Object correspondence data

▬▬▬▬▬▬

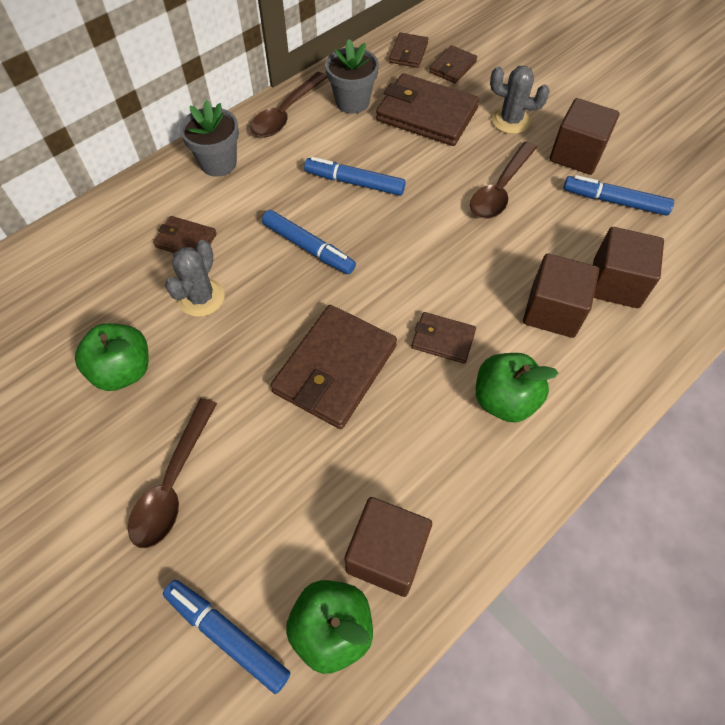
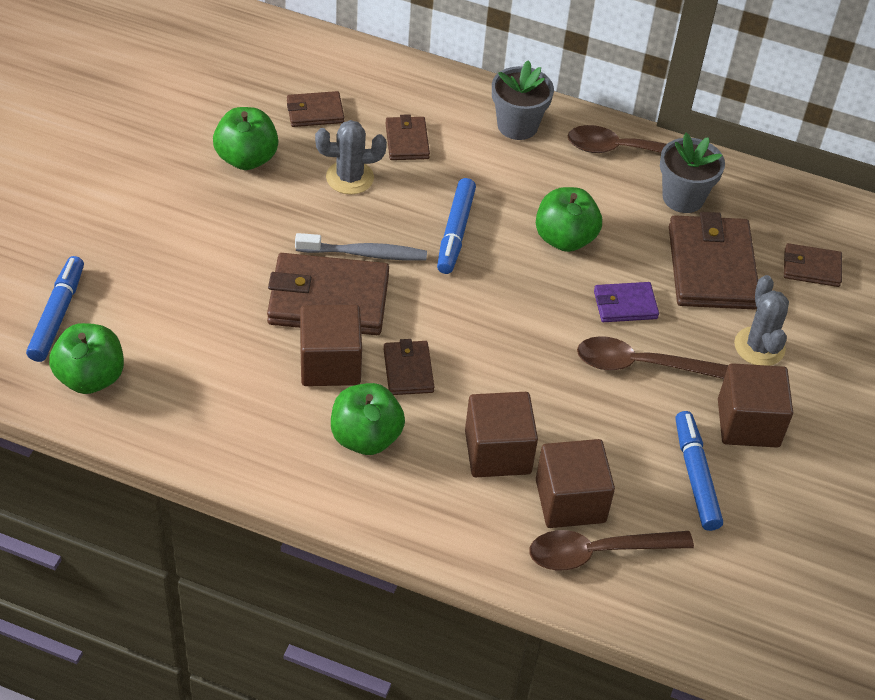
camera: 60 degrees right, 10 degrees down
(173, 483) = (162, 233): brown spoon -> brown spoon (597, 552)
(296, 321) = (365, 254): none -> grey toothbrush
(354, 182) = (565, 238): blue marker -> green apple
(386, 554) = (168, 393): brown cube -> brown cube (330, 364)
(408, 53) = (804, 220): brown wallet -> brown wallet (315, 112)
(438, 175) = (625, 305): none -> purple wallet

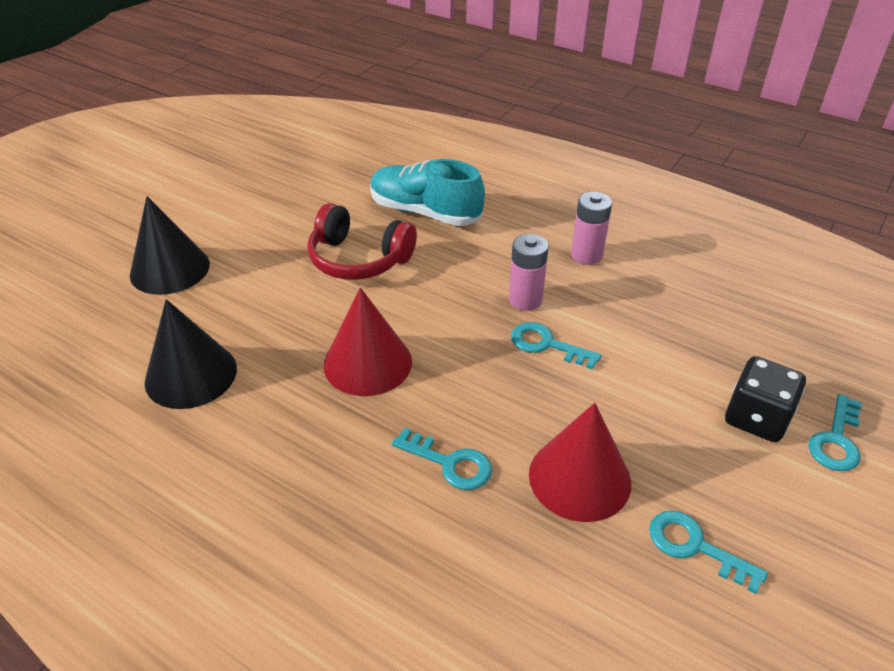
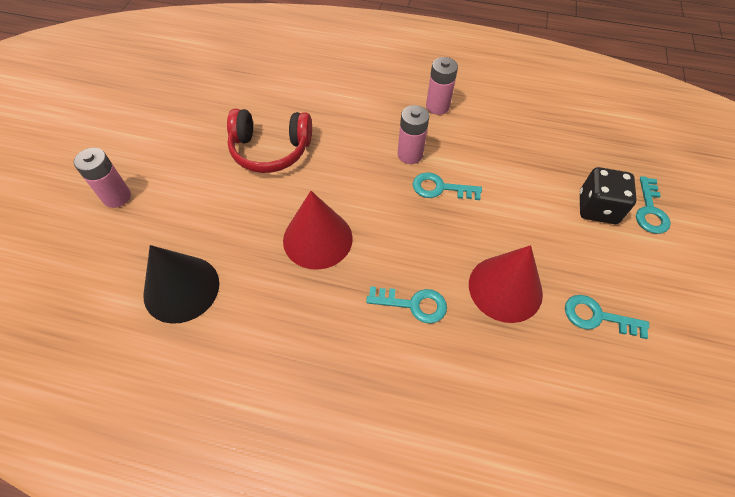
camera: 20 degrees left, 15 degrees up
(170, 269) = (117, 197): black cone -> pink battery
(425, 212) = (304, 96): turquoise shoe -> none

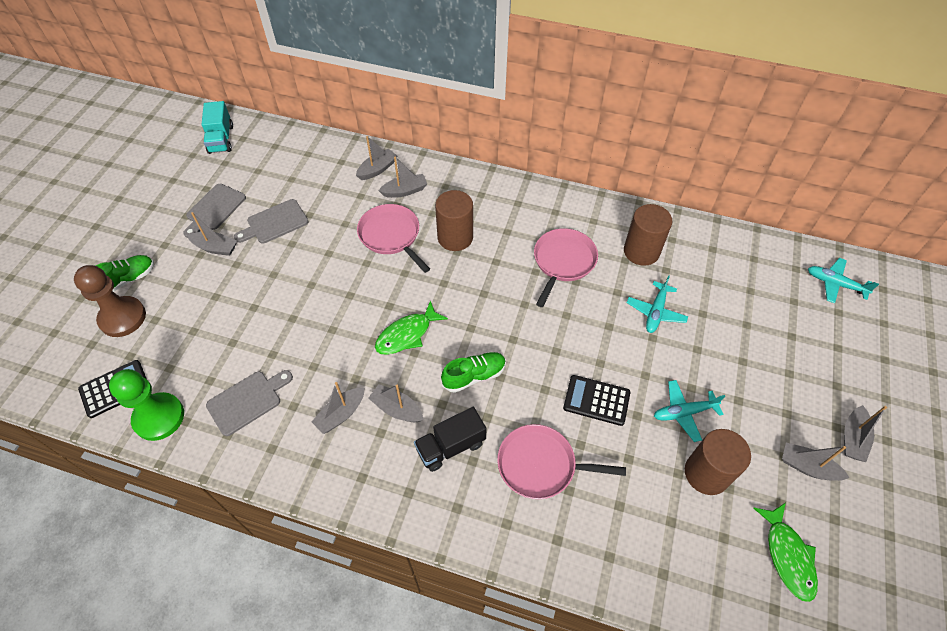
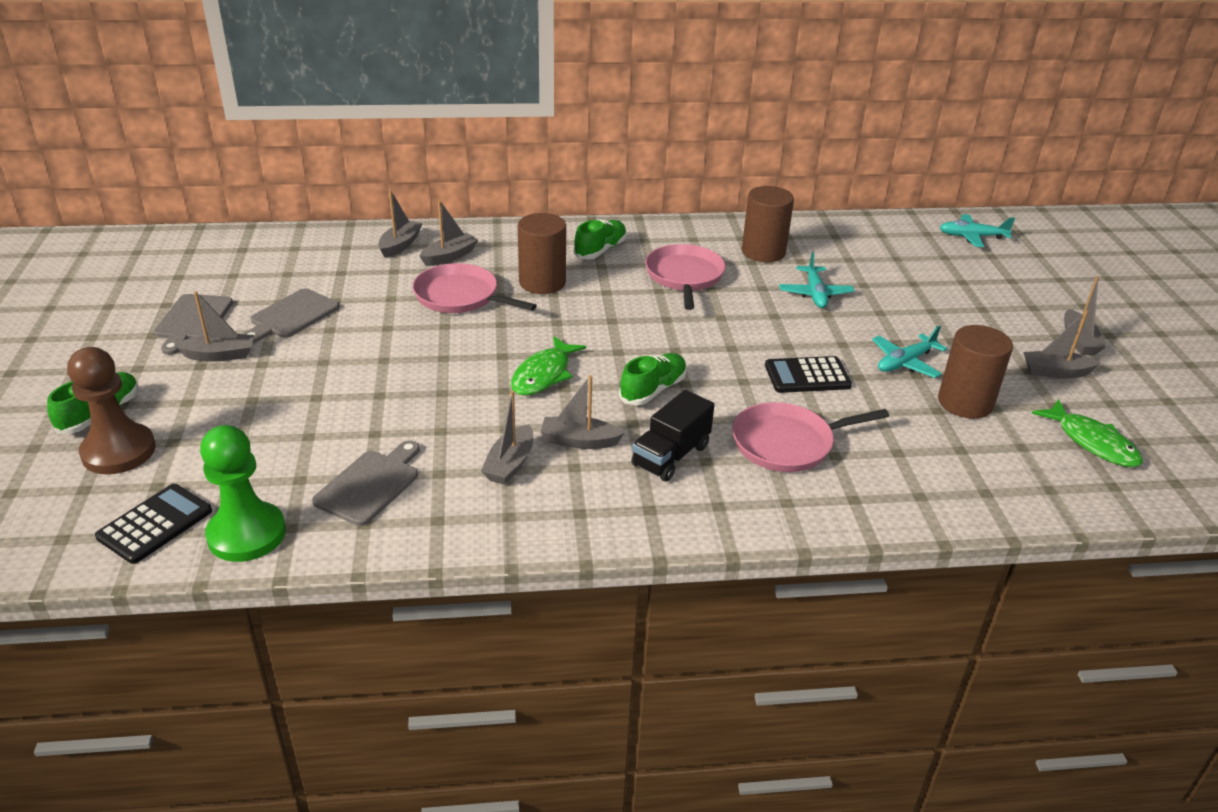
camera: 25 degrees left, 20 degrees down
(221, 139) = (157, 256): turquoise truck -> none
(515, 214) = (600, 250): none -> green shoe

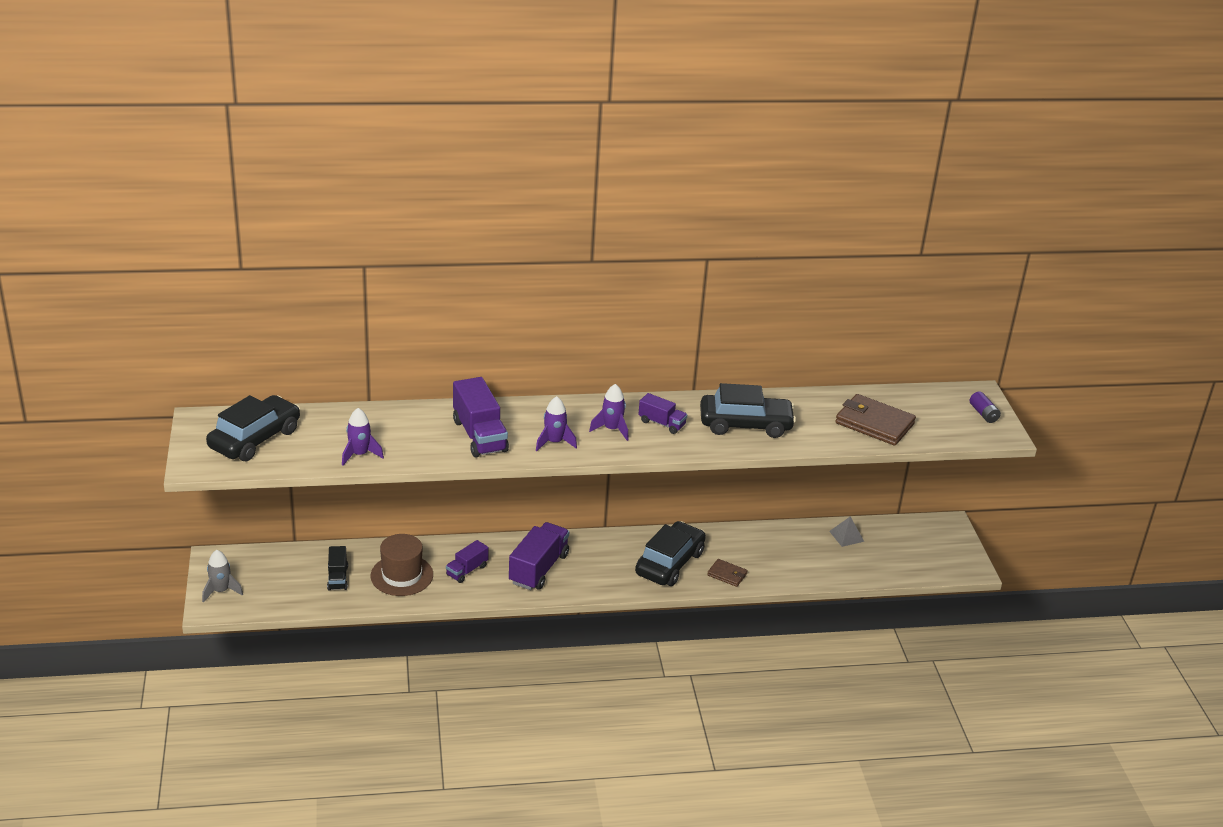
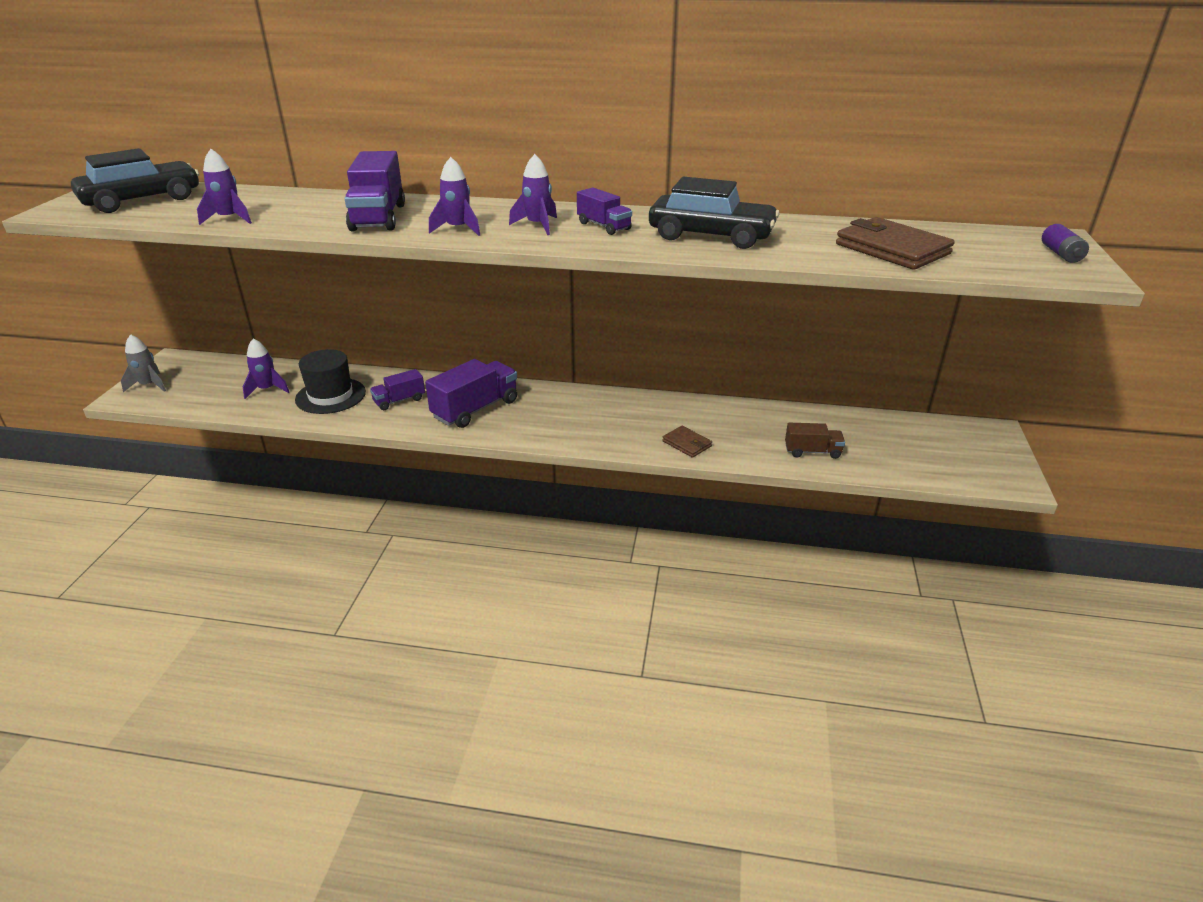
camera: 20 degrees right, 0 degrees up
(337, 578) = (267, 389): black truck -> purple rocket
(402, 575) = (330, 396): brown hat -> black hat
(669, 563) = (625, 424): black car -> none
(823, 566) = (812, 451): none -> brown truck
(846, 536) = (853, 426): grey pyramid -> none

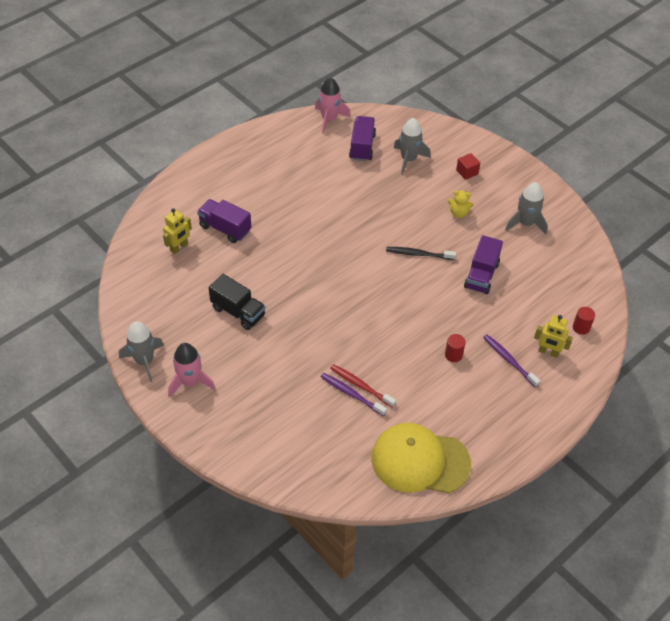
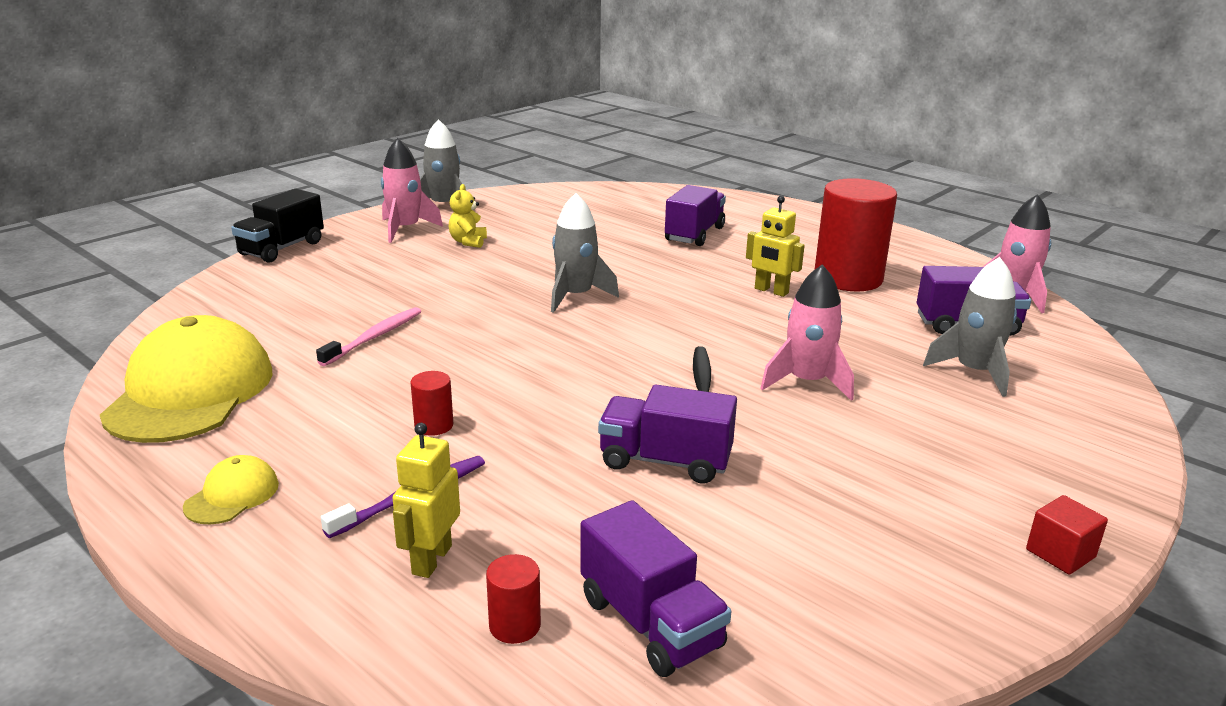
camera: 85 degrees right, 25 degrees down
(179, 247) = (646, 212): yellow robot -> yellow robot (771, 291)
(238, 312) = (531, 249): black truck -> black truck (282, 248)
(301, 175) = (848, 278): none -> red cylinder
(351, 394) = (358, 330): purple toothbrush -> none
(361, 386) = (374, 337): red toothbrush -> pink toothbrush
(416, 217) = (806, 382): none -> pink rocket
(458, 213) = (849, 432): yellow teddy bear -> yellow teddy bear (468, 242)
(467, 172) = (995, 443): red cube -> red cube (1060, 553)
(510, 424) = (232, 495): none -> yellow cap
(525, 223) = (873, 532): grey rocket -> grey rocket (575, 296)
(577, 291) = (650, 623): none -> purple truck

▬▬▬▬▬▬

_Your instructions_
Across the records above, count each line that holds the word "camera" and give only the resulting number.

_Answer to the exercise_
5